(Excerpted data):
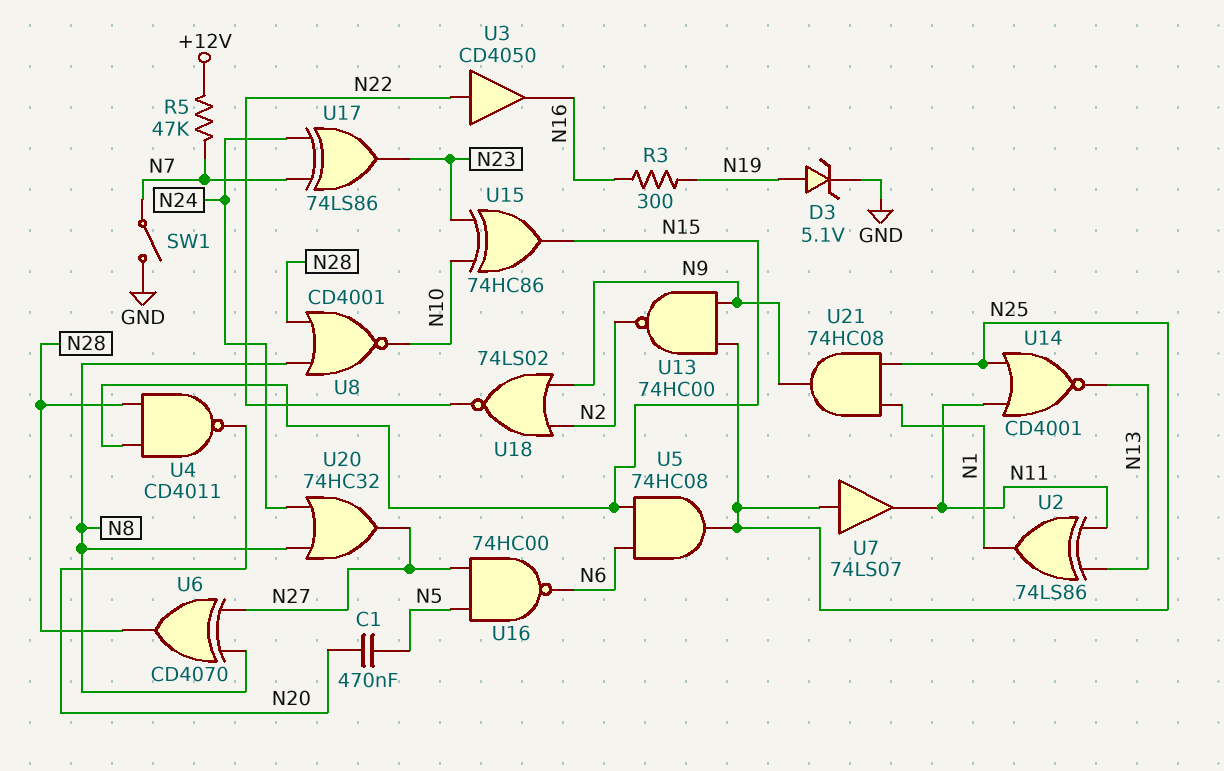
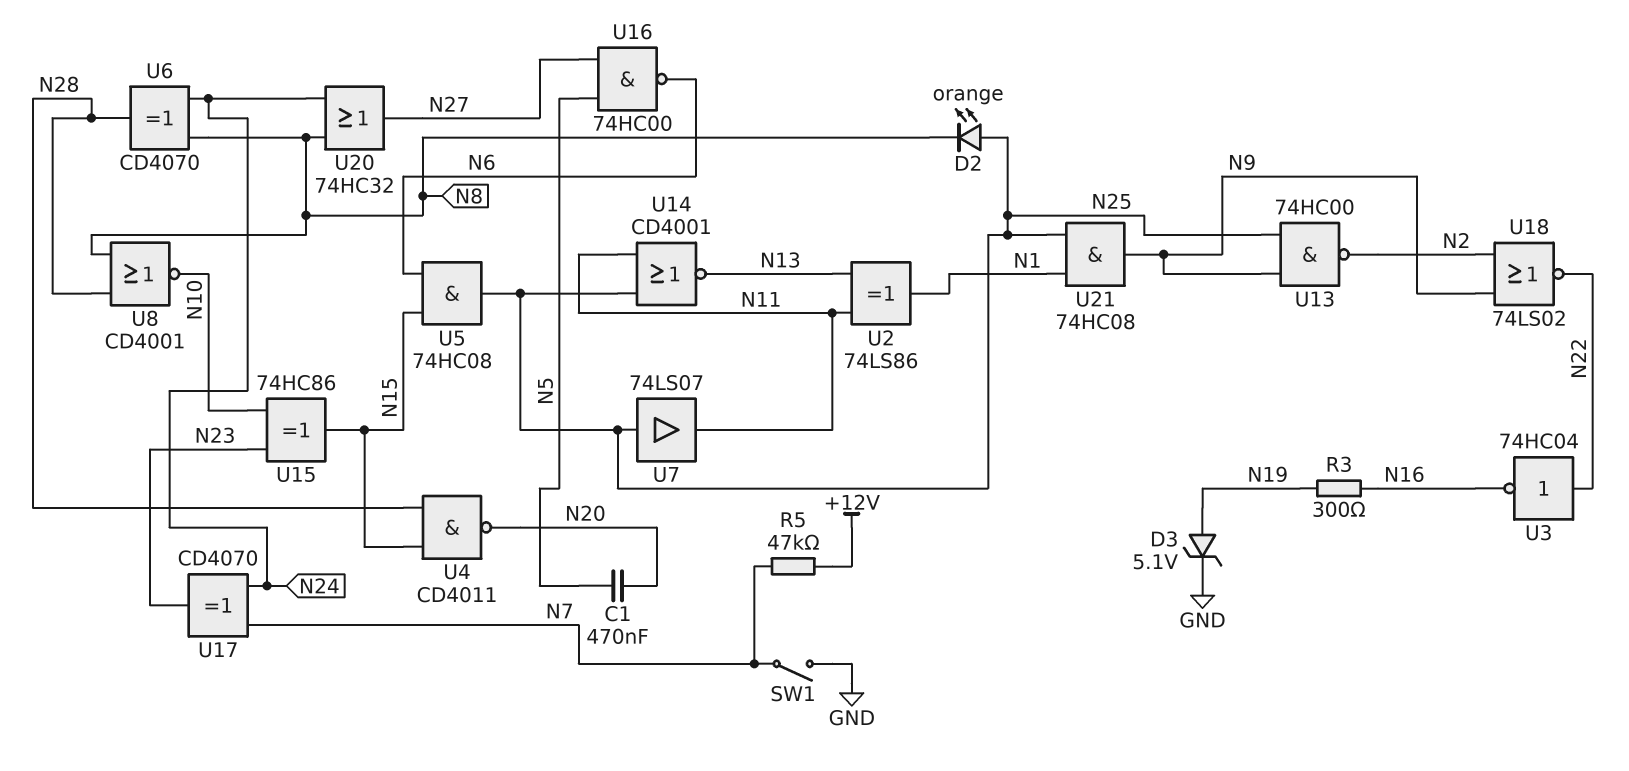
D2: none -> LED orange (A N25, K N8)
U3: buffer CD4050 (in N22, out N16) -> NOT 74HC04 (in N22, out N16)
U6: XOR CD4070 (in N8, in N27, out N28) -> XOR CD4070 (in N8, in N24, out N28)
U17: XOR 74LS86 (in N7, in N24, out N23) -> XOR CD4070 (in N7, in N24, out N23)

==

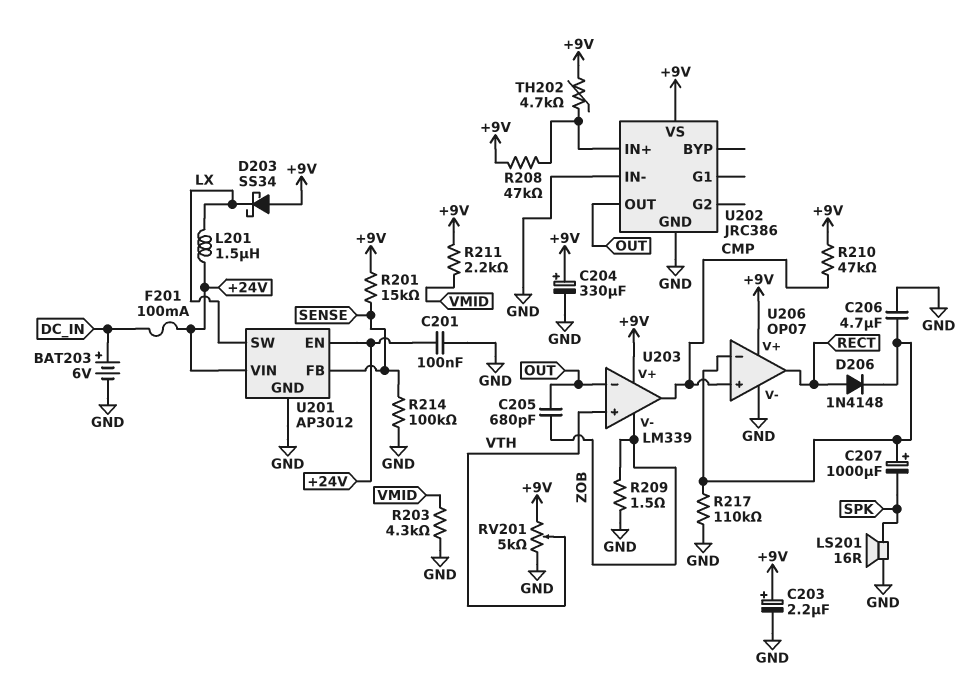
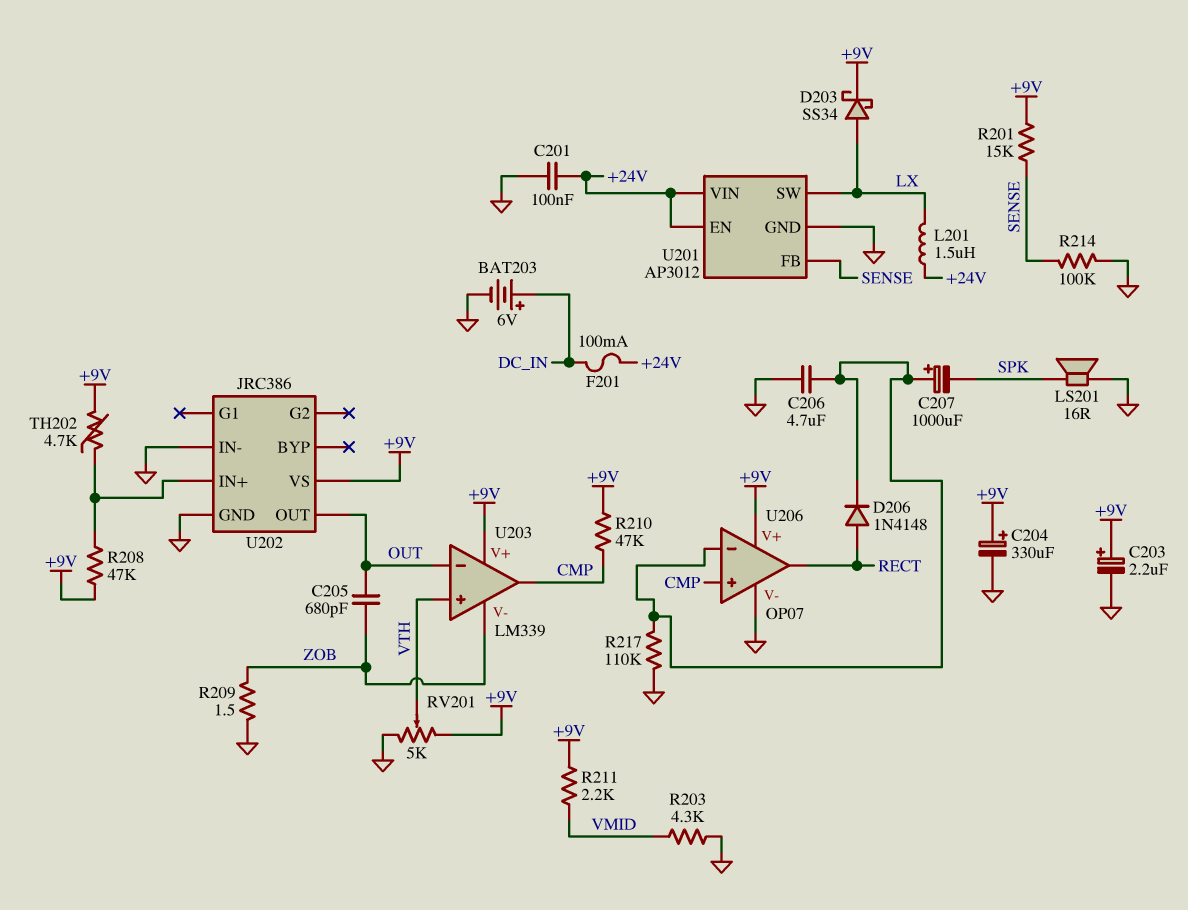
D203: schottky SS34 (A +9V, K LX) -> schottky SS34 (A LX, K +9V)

==

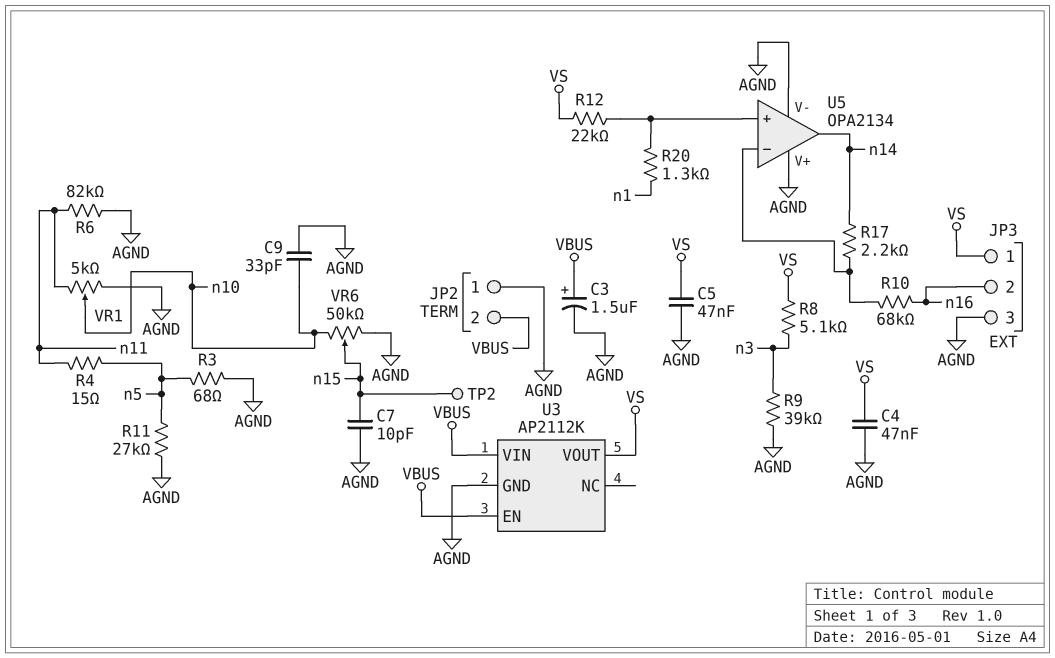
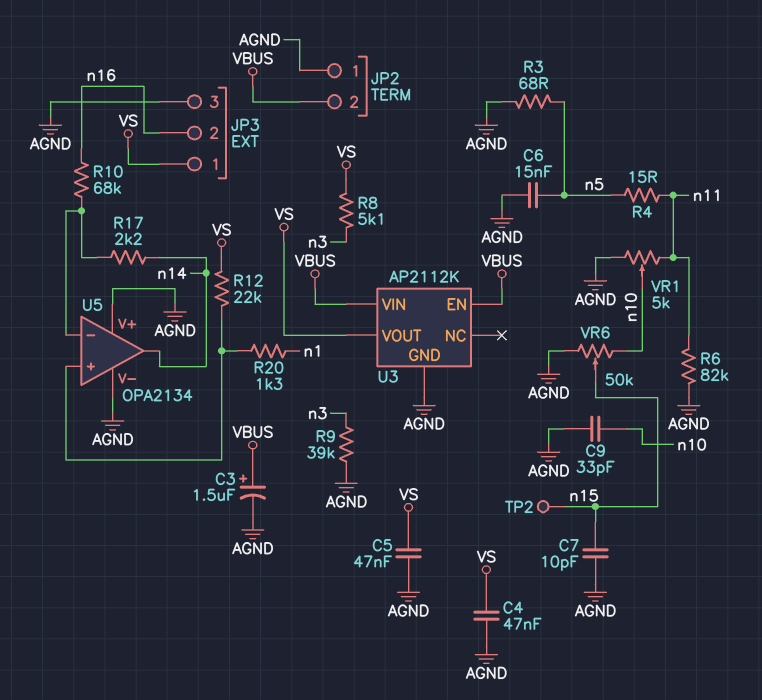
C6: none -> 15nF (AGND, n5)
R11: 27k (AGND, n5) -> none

(Work to complete):
Starting at the line above that contains "D2: none -> LED orange (A N25, K N8)", write out each line exactly until the line that contains "U17: XOR 74LS86" has been written, and stop there.

(Reply to the exercise):
D2: none -> LED orange (A N25, K N8)
U3: buffer CD4050 (in N22, out N16) -> NOT 74HC04 (in N22, out N16)
U6: XOR CD4070 (in N8, in N27, out N28) -> XOR CD4070 (in N8, in N24, out N28)
U17: XOR 74LS86 (in N7, in N24, out N23) -> XOR CD4070 (in N7, in N24, out N23)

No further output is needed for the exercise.